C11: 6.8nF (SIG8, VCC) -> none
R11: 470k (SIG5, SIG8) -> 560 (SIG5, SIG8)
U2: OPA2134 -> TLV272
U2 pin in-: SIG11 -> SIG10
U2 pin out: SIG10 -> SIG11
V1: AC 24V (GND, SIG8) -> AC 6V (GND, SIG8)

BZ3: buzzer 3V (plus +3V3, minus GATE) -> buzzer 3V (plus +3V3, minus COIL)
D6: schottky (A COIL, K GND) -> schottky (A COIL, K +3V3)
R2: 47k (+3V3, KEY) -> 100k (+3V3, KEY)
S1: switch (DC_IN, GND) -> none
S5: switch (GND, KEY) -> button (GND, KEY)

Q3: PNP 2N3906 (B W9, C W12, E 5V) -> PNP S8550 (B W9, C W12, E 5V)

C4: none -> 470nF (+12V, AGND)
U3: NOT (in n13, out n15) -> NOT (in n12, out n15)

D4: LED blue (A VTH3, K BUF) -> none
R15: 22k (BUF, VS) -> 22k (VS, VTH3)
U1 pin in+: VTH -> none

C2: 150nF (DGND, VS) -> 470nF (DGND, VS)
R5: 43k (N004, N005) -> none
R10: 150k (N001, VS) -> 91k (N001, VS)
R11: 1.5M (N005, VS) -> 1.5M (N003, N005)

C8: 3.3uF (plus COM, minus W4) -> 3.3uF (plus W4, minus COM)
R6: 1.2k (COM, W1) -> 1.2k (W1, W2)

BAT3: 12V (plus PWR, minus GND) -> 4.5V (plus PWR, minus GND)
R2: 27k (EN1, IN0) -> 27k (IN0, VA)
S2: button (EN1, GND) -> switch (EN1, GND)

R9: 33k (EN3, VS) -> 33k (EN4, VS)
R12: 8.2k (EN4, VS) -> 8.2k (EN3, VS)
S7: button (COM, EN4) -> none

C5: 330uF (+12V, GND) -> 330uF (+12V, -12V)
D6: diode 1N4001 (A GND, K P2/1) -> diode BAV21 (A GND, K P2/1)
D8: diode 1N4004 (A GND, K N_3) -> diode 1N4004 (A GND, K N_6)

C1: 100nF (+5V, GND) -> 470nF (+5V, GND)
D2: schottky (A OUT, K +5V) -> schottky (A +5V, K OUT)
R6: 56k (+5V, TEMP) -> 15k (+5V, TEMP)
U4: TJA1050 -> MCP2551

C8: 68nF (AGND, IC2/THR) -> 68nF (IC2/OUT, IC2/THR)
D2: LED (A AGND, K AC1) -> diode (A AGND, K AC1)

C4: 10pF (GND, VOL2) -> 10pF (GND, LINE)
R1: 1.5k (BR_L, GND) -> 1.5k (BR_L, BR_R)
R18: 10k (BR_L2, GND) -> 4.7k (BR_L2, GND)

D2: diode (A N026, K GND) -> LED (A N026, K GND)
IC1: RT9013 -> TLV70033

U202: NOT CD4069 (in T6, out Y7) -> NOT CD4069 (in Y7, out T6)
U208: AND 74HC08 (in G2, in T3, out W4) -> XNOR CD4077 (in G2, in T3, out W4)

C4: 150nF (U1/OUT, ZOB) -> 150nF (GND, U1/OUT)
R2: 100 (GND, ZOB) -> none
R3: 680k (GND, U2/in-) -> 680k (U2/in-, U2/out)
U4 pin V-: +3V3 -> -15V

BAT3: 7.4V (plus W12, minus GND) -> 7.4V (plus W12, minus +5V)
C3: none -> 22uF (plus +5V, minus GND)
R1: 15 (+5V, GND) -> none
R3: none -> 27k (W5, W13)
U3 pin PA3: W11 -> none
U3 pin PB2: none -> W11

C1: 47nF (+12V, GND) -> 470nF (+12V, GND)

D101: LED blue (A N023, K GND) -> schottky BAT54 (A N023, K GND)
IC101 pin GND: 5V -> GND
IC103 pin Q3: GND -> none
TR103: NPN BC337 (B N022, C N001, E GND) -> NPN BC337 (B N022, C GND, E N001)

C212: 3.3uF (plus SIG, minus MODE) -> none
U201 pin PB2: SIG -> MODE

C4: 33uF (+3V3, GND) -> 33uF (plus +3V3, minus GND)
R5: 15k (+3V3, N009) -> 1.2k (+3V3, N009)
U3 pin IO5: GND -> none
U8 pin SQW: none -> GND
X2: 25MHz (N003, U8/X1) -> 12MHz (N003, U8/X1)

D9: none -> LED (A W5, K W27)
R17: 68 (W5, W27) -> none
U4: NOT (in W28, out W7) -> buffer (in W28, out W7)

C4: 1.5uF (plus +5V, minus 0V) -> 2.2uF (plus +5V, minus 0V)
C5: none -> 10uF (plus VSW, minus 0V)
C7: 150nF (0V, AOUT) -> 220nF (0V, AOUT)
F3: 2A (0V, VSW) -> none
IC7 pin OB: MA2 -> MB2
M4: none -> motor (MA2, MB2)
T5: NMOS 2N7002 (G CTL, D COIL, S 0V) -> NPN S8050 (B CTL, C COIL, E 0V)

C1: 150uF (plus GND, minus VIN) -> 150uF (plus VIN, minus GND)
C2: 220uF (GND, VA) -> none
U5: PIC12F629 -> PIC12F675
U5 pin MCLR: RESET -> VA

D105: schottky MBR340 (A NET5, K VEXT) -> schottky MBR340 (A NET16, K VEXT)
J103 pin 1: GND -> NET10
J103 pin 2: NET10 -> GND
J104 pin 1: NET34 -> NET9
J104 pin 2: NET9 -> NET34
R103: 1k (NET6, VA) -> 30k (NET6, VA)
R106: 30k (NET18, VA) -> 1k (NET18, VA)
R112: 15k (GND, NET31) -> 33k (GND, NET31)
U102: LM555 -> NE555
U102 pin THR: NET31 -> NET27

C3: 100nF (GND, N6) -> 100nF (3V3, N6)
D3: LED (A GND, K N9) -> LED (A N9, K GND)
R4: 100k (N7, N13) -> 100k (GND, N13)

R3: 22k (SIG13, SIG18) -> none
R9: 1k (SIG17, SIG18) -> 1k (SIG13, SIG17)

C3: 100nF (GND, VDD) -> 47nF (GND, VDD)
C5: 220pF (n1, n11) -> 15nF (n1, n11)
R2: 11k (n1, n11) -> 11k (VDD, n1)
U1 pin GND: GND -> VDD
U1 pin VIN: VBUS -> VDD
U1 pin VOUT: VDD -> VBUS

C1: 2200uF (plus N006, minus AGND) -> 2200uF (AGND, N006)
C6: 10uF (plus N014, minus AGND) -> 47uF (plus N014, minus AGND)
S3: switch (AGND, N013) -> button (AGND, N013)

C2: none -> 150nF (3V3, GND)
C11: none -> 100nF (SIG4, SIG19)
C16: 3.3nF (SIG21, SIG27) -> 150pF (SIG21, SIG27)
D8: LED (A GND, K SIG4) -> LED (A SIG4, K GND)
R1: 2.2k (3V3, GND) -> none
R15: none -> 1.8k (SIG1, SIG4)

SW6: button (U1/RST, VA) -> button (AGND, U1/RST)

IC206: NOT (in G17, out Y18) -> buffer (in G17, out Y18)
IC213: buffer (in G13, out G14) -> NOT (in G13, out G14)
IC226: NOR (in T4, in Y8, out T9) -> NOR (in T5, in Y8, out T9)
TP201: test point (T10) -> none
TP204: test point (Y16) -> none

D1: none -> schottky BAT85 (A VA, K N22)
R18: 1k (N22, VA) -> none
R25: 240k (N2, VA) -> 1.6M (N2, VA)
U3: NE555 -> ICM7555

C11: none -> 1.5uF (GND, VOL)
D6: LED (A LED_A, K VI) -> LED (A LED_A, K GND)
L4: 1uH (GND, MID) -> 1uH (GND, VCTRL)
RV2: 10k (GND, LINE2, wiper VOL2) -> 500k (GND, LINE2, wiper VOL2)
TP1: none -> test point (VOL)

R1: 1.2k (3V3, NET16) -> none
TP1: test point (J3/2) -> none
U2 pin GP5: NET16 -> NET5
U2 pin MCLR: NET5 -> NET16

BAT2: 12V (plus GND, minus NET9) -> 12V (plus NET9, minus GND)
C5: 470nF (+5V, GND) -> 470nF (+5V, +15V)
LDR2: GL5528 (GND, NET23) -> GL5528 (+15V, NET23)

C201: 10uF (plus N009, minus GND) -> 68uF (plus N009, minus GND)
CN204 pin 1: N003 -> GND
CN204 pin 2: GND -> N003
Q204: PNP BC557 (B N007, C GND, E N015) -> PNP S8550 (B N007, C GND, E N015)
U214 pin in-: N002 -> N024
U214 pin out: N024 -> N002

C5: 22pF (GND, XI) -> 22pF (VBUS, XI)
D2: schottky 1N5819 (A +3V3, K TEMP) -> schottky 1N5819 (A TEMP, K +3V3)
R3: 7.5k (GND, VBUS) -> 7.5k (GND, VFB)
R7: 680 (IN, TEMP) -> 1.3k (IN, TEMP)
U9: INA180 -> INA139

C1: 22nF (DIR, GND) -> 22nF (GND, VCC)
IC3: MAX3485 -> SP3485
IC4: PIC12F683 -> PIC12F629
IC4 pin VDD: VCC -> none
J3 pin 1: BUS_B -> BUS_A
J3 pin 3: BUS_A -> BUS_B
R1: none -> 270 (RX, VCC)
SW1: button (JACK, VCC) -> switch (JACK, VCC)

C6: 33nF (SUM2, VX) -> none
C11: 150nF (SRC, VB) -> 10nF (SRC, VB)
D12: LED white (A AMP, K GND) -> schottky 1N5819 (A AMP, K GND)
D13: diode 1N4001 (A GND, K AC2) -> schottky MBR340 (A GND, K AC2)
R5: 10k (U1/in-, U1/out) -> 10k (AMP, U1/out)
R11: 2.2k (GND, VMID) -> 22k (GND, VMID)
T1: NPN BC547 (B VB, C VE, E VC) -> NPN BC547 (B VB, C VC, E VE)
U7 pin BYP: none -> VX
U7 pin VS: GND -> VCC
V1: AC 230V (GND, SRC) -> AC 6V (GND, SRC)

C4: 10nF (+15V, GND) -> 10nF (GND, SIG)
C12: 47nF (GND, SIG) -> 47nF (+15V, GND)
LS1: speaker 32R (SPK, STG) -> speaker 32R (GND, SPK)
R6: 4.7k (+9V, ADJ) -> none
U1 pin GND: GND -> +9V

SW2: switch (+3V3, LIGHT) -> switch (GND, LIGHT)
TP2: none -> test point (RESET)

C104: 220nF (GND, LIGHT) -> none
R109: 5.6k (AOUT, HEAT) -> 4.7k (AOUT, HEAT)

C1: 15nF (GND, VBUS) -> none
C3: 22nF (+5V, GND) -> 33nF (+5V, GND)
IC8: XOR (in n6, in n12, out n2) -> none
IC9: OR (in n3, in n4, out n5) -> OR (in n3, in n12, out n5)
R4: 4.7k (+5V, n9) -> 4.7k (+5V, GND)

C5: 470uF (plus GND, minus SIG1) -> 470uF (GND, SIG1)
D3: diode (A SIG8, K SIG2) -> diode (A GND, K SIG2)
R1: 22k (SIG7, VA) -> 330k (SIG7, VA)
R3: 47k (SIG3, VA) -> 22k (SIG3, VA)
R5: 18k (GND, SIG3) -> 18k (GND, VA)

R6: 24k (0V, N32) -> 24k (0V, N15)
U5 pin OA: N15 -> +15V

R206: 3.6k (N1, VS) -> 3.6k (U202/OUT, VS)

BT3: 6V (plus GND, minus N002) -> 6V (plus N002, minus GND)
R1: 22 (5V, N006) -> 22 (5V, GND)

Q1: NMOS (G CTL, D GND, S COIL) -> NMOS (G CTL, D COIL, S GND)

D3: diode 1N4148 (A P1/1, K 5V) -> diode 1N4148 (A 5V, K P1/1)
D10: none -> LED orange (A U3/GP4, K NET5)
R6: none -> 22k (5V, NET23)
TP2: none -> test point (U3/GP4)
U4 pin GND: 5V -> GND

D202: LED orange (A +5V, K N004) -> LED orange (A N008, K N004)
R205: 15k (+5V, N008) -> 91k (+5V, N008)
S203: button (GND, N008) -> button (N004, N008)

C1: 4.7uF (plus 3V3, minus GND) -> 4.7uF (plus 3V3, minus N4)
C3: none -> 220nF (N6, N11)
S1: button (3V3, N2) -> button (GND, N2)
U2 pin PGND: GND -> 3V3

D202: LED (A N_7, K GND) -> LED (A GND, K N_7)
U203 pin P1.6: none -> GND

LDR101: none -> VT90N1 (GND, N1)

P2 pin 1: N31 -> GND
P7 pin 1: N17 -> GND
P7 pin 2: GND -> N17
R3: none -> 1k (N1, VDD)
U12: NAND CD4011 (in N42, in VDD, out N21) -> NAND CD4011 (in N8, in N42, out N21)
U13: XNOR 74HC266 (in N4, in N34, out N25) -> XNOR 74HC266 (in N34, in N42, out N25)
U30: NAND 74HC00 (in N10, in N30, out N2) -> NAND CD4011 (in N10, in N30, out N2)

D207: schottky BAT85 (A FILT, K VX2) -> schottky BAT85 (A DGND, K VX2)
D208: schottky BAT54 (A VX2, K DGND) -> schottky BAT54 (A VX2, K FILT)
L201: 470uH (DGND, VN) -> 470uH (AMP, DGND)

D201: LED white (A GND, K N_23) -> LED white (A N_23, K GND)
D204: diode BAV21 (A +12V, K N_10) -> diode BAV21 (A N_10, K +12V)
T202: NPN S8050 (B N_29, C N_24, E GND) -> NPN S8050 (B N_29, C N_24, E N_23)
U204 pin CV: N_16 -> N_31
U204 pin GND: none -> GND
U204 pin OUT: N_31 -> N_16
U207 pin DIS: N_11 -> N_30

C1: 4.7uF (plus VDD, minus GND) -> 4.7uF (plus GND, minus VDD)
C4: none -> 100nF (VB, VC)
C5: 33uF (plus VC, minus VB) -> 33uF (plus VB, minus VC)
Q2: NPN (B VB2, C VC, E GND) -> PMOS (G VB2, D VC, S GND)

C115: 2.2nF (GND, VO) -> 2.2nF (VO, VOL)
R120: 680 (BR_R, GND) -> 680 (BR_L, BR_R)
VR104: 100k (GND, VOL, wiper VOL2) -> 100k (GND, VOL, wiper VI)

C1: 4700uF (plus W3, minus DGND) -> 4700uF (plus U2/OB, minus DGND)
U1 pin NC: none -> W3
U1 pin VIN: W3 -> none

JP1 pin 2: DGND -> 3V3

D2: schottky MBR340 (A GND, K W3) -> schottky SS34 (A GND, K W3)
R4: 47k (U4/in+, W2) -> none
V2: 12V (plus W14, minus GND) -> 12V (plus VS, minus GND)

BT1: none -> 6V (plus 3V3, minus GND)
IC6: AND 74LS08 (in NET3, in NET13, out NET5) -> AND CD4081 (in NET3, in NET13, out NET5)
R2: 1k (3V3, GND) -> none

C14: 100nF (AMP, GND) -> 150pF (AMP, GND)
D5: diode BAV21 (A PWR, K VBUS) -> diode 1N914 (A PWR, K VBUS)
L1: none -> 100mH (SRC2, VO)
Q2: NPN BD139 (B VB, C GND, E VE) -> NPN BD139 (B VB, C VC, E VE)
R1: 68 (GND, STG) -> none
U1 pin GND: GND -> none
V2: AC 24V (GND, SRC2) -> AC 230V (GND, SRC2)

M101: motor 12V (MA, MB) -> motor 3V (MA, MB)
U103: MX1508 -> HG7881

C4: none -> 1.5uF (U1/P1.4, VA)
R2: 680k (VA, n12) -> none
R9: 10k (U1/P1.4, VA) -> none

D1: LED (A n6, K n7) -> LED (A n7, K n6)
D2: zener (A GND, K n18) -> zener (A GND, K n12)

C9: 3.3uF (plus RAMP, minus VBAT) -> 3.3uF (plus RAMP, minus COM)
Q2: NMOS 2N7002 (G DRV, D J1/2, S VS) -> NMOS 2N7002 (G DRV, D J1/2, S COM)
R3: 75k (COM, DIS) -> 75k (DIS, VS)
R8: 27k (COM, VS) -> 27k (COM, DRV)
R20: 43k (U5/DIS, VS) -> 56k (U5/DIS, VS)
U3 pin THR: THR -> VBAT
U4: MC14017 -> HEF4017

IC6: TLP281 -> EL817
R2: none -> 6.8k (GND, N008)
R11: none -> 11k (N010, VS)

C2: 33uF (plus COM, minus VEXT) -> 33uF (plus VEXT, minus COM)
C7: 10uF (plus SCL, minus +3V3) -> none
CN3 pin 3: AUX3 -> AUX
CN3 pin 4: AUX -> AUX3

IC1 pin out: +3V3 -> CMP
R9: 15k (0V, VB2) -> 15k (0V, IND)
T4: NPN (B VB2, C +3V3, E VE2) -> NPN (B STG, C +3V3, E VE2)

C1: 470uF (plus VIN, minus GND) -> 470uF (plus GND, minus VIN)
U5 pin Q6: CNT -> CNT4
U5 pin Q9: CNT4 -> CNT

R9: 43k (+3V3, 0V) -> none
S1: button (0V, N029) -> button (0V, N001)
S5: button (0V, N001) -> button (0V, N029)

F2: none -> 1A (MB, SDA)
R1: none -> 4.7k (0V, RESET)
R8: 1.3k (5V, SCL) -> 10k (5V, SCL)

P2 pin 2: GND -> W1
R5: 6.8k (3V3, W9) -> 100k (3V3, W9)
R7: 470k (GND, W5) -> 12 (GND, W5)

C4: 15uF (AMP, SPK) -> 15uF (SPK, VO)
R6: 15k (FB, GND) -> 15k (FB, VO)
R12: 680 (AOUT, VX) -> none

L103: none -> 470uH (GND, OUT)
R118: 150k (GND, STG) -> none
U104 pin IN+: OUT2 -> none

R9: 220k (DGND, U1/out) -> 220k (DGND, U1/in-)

══════════════════════════════

:: To do ::
Look above for the line with "IC7 pin OB: MA2 -> MB2" and the line with "R103: 1k (NET6, VA) -> 30k (NET6, VA)", and reproduce exactly those two lines plus every line between, nothing more.

:: Solution to this task ::
IC7 pin OB: MA2 -> MB2
M4: none -> motor (MA2, MB2)
T5: NMOS 2N7002 (G CTL, D COIL, S 0V) -> NPN S8050 (B CTL, C COIL, E 0V)

C1: 150uF (plus GND, minus VIN) -> 150uF (plus VIN, minus GND)
C2: 220uF (GND, VA) -> none
U5: PIC12F629 -> PIC12F675
U5 pin MCLR: RESET -> VA

D105: schottky MBR340 (A NET5, K VEXT) -> schottky MBR340 (A NET16, K VEXT)
J103 pin 1: GND -> NET10
J103 pin 2: NET10 -> GND
J104 pin 1: NET34 -> NET9
J104 pin 2: NET9 -> NET34
R103: 1k (NET6, VA) -> 30k (NET6, VA)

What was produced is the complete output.